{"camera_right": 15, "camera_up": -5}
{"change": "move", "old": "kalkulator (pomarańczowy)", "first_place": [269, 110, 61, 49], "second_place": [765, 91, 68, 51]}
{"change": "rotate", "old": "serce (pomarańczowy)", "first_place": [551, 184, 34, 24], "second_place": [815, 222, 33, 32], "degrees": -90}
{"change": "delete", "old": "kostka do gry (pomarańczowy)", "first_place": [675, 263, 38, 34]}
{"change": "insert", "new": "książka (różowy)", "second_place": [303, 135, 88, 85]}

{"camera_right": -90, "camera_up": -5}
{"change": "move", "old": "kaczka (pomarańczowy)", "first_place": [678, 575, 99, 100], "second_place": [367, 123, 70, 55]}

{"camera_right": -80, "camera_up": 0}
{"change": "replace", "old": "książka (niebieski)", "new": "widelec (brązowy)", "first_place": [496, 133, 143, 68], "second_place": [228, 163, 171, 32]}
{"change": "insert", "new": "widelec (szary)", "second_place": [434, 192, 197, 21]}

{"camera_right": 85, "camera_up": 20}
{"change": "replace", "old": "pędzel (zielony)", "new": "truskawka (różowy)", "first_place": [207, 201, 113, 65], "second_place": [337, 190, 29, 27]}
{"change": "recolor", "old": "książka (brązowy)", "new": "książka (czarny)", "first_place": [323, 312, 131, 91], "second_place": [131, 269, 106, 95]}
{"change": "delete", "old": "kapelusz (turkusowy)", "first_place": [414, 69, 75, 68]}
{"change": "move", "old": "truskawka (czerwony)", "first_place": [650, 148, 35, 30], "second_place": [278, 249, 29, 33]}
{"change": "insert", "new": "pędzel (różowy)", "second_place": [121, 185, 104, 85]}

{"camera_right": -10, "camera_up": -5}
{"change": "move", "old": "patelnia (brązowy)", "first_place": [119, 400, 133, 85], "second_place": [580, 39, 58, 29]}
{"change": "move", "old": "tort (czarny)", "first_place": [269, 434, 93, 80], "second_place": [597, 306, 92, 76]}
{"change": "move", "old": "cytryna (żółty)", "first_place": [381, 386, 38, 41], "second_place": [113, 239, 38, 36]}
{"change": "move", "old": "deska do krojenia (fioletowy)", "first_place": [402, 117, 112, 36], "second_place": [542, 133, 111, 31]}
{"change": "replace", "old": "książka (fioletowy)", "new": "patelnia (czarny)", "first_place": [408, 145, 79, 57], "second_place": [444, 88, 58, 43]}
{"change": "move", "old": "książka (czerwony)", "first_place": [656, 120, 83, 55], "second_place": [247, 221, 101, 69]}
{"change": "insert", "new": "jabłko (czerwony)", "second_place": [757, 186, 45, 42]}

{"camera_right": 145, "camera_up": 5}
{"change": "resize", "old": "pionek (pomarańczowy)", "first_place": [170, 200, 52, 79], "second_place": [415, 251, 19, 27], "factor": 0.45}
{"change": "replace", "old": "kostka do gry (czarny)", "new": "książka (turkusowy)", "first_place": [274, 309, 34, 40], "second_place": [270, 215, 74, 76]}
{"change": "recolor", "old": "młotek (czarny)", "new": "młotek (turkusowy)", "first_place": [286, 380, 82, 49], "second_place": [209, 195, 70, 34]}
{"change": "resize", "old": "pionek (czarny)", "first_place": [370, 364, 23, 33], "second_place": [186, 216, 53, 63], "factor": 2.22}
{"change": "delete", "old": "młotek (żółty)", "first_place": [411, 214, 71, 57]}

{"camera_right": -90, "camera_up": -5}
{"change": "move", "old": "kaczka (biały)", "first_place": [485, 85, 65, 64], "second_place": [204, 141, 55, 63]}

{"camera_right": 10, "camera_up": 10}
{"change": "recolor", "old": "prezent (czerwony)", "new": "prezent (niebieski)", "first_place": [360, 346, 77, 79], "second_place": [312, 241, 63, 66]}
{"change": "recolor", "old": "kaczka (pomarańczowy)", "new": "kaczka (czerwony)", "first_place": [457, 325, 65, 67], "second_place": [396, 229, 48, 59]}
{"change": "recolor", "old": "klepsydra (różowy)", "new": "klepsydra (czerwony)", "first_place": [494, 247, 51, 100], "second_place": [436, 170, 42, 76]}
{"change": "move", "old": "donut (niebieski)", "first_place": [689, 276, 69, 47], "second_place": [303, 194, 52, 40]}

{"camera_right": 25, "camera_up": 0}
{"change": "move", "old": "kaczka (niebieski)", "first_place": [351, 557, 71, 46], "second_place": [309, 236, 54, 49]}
^^^^
Assignment
The data must be duplicated exactly, with nothing left out.

Written response
{"camera_right": 15, "camera_up": -5}
{"change": "move", "old": "kalkulator (pomarańczowy)", "first_place": [269, 110, 61, 49], "second_place": [765, 91, 68, 51]}
{"change": "rotate", "old": "serce (pomarańczowy)", "first_place": [551, 184, 34, 24], "second_place": [815, 222, 33, 32], "degrees": -90}
{"change": "delete", "old": "kostka do gry (pomarańczowy)", "first_place": [675, 263, 38, 34]}
{"change": "insert", "new": "książka (różowy)", "second_place": [303, 135, 88, 85]}

{"camera_right": -90, "camera_up": -5}
{"change": "move", "old": "kaczka (pomarańczowy)", "first_place": [678, 575, 99, 100], "second_place": [367, 123, 70, 55]}

{"camera_right": -80, "camera_up": 0}
{"change": "replace", "old": "książka (niebieski)", "new": "widelec (brązowy)", "first_place": [496, 133, 143, 68], "second_place": [228, 163, 171, 32]}
{"change": "insert", "new": "widelec (szary)", "second_place": [434, 192, 197, 21]}

{"camera_right": 85, "camera_up": 20}
{"change": "replace", "old": "pędzel (zielony)", "new": "truskawka (różowy)", "first_place": [207, 201, 113, 65], "second_place": [337, 190, 29, 27]}
{"change": "recolor", "old": "książka (brązowy)", "new": "książka (czarny)", "first_place": [323, 312, 131, 91], "second_place": [131, 269, 106, 95]}
{"change": "delete", "old": "kapelusz (turkusowy)", "first_place": [414, 69, 75, 68]}
{"change": "move", "old": "truskawka (czerwony)", "first_place": [650, 148, 35, 30], "second_place": [278, 249, 29, 33]}
{"change": "insert", "new": "pędzel (różowy)", "second_place": [121, 185, 104, 85]}

{"camera_right": -10, "camera_up": -5}
{"change": "move", "old": "patelnia (brązowy)", "first_place": [119, 400, 133, 85], "second_place": [580, 39, 58, 29]}
{"change": "move", "old": "tort (czarny)", "first_place": [269, 434, 93, 80], "second_place": [597, 306, 92, 76]}
{"change": "move", "old": "cytryna (żółty)", "first_place": [381, 386, 38, 41], "second_place": [113, 239, 38, 36]}
{"change": "move", "old": "deska do krojenia (fioletowy)", "first_place": [402, 117, 112, 36], "second_place": [542, 133, 111, 31]}
{"change": "replace", "old": "książka (fioletowy)", "new": "patelnia (czarny)", "first_place": [408, 145, 79, 57], "second_place": [444, 88, 58, 43]}
{"change": "move", "old": "książka (czerwony)", "first_place": [656, 120, 83, 55], "second_place": [247, 221, 101, 69]}
{"change": "insert", "new": "jabłko (czerwony)", "second_place": [757, 186, 45, 42]}

{"camera_right": 145, "camera_up": 5}
{"change": "resize", "old": "pionek (pomarańczowy)", "first_place": [170, 200, 52, 79], "second_place": [415, 251, 19, 27], "factor": 0.45}
{"change": "replace", "old": "kostka do gry (czarny)", "new": "książka (turkusowy)", "first_place": [274, 309, 34, 40], "second_place": [270, 215, 74, 76]}
{"change": "recolor", "old": "młotek (czarny)", "new": "młotek (turkusowy)", "first_place": [286, 380, 82, 49], "second_place": [209, 195, 70, 34]}
{"change": "resize", "old": "pionek (czarny)", "first_place": [370, 364, 23, 33], "second_place": [186, 216, 53, 63], "factor": 2.22}
{"change": "delete", "old": "młotek (żółty)", "first_place": [411, 214, 71, 57]}

{"camera_right": -90, "camera_up": -5}
{"change": "move", "old": "kaczka (biały)", "first_place": [485, 85, 65, 64], "second_place": [204, 141, 55, 63]}

{"camera_right": 10, "camera_up": 10}
{"change": "recolor", "old": "prezent (czerwony)", "new": "prezent (niebieski)", "first_place": [360, 346, 77, 79], "second_place": [312, 241, 63, 66]}
{"change": "recolor", "old": "kaczka (pomarańczowy)", "new": "kaczka (czerwony)", "first_place": [457, 325, 65, 67], "second_place": [396, 229, 48, 59]}
{"change": "recolor", "old": "klepsydra (różowy)", "new": "klepsydra (czerwony)", "first_place": [494, 247, 51, 100], "second_place": [436, 170, 42, 76]}
{"change": "move", "old": "donut (niebieski)", "first_place": [689, 276, 69, 47], "second_place": [303, 194, 52, 40]}

{"camera_right": 25, "camera_up": 0}
{"change": "move", "old": "kaczka (niebieski)", "first_place": [351, 557, 71, 46], "second_place": [309, 236, 54, 49]}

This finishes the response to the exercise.